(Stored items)
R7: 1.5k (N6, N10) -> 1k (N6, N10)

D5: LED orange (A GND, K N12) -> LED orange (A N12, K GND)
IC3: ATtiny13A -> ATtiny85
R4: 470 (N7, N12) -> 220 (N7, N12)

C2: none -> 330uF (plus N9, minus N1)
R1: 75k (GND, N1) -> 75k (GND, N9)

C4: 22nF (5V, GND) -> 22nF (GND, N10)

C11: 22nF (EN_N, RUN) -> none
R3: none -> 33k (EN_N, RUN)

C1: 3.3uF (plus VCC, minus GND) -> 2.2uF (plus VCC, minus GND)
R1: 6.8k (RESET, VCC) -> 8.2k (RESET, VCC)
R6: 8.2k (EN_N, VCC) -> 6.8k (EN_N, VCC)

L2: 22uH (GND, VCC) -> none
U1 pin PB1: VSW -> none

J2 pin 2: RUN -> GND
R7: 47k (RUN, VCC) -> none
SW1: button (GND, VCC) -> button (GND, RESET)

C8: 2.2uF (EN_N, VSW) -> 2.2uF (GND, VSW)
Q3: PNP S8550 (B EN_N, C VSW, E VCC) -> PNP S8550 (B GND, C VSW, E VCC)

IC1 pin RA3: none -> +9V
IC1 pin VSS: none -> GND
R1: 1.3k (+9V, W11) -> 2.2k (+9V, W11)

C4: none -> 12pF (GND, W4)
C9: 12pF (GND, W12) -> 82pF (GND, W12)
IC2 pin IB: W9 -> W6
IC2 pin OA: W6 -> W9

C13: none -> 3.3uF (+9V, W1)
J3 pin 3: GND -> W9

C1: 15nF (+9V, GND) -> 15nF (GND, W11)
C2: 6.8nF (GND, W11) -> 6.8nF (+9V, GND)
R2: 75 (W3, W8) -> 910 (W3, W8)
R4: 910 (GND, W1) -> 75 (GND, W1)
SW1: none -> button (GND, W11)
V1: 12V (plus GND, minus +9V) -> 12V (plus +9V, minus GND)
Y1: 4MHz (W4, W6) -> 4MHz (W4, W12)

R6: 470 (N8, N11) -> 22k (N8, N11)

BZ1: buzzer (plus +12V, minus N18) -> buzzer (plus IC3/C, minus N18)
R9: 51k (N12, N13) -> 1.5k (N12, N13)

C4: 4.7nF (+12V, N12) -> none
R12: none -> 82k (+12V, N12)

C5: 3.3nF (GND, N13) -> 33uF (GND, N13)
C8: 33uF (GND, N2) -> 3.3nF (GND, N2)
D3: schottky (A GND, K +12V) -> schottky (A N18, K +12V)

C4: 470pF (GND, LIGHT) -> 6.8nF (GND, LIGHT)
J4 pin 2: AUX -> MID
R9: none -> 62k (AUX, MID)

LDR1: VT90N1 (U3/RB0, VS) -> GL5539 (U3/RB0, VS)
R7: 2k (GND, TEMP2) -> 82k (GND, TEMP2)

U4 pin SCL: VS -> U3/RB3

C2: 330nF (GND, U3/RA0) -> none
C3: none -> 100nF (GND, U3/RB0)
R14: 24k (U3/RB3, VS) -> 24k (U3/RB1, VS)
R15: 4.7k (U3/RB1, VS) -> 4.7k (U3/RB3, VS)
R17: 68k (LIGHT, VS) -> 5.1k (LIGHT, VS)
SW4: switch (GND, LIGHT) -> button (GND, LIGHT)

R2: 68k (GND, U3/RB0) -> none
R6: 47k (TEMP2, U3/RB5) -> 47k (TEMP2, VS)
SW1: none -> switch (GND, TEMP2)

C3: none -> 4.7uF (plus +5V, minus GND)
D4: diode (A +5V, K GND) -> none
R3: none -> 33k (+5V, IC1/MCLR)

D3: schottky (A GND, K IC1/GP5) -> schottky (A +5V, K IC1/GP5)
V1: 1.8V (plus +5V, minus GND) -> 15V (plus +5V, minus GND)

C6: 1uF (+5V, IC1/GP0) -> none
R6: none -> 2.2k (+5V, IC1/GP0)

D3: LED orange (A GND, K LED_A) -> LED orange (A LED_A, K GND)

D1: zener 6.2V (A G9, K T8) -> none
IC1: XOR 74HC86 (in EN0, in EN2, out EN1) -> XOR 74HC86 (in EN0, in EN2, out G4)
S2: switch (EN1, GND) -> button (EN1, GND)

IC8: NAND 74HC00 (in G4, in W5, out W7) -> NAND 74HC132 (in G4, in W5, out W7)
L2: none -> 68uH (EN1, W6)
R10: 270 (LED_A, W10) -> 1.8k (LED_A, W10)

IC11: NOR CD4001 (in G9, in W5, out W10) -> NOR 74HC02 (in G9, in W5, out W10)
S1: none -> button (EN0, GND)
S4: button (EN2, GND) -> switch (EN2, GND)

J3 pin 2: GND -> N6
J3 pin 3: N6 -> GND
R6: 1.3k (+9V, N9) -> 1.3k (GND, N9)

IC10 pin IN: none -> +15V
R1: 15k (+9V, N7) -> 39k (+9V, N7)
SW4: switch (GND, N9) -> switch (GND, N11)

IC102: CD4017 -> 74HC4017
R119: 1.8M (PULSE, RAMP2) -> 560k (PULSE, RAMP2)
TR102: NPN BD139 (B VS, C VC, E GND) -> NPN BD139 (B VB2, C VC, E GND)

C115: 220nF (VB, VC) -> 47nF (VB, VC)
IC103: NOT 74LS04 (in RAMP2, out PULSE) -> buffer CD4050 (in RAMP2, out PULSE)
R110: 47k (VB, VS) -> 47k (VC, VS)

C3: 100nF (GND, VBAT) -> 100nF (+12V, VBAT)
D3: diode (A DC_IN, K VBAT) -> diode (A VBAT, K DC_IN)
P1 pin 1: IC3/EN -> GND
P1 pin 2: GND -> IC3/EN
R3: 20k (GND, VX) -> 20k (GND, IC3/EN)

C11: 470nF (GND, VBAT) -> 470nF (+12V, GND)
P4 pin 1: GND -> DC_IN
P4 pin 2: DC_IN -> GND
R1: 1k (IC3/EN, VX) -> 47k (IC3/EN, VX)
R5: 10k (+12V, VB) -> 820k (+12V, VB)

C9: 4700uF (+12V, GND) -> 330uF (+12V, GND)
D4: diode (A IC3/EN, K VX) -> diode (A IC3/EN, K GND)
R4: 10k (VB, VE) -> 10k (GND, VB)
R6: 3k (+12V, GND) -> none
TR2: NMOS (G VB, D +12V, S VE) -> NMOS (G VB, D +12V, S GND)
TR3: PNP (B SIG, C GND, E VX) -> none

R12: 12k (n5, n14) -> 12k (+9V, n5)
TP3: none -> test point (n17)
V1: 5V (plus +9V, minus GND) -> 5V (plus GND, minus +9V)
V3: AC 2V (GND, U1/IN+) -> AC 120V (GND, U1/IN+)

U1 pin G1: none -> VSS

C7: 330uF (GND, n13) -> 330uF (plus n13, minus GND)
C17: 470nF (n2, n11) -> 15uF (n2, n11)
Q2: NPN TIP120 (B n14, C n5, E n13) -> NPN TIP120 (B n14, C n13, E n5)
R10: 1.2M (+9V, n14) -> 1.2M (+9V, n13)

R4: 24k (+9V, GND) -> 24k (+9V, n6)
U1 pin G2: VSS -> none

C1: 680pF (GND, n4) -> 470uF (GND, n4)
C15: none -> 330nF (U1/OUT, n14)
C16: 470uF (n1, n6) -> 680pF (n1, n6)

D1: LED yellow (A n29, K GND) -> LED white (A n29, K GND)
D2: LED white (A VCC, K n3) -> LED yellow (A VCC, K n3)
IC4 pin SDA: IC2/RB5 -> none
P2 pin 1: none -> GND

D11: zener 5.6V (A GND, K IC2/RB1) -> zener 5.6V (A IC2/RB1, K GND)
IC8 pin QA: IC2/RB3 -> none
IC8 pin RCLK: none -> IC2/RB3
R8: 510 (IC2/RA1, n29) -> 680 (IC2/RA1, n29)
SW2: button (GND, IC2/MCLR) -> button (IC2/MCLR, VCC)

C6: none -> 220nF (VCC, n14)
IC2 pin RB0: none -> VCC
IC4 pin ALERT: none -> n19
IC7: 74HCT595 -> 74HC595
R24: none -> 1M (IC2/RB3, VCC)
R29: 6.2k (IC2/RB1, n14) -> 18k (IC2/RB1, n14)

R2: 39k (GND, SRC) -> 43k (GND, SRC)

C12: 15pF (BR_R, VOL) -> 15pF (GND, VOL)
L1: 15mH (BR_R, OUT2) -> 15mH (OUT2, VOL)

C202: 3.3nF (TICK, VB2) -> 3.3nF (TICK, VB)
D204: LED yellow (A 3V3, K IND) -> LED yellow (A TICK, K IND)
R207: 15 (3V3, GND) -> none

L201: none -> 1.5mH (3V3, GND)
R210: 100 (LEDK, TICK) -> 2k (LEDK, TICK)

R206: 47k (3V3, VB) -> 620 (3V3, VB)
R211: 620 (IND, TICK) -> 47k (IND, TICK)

**Description of the task:**
In the records above, which lines hold the string "MCLR"? Copy each one.

**Finished task:**
R3: none -> 33k (+5V, IC1/MCLR)
SW2: button (GND, IC2/MCLR) -> button (IC2/MCLR, VCC)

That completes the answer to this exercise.